WORK TASK: Of all the entries below, only the lines from the one with "(545, 384) = (352, 298): orange" up to and including the one with "(768, 494) = (469, 466): none -> green mouse" are to be duplicated exactly.

--------------------------------

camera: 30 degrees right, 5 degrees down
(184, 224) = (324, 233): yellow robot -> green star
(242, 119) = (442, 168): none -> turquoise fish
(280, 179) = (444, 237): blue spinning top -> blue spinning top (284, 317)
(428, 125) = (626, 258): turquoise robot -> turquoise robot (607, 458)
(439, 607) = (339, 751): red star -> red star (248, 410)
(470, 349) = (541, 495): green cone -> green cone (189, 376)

--------------------------------

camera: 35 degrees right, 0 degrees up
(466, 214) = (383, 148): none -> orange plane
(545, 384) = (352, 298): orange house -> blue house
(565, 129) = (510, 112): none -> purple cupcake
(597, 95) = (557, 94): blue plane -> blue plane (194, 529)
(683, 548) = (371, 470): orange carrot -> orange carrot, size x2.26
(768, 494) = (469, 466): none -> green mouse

--------------------------------

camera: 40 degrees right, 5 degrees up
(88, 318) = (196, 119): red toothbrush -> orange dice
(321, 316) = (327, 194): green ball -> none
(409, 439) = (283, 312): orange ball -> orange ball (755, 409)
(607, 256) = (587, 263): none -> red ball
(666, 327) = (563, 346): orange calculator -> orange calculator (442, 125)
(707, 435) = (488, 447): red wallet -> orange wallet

--------------------------------

WRITTEN RESPONSE:
(545, 384) = (352, 298): orange house -> blue house
(565, 129) = (510, 112): none -> purple cupcake
(597, 95) = (557, 94): blue plane -> blue plane (194, 529)
(683, 548) = (371, 470): orange carrot -> orange carrot, size x2.26
(768, 494) = (469, 466): none -> green mouse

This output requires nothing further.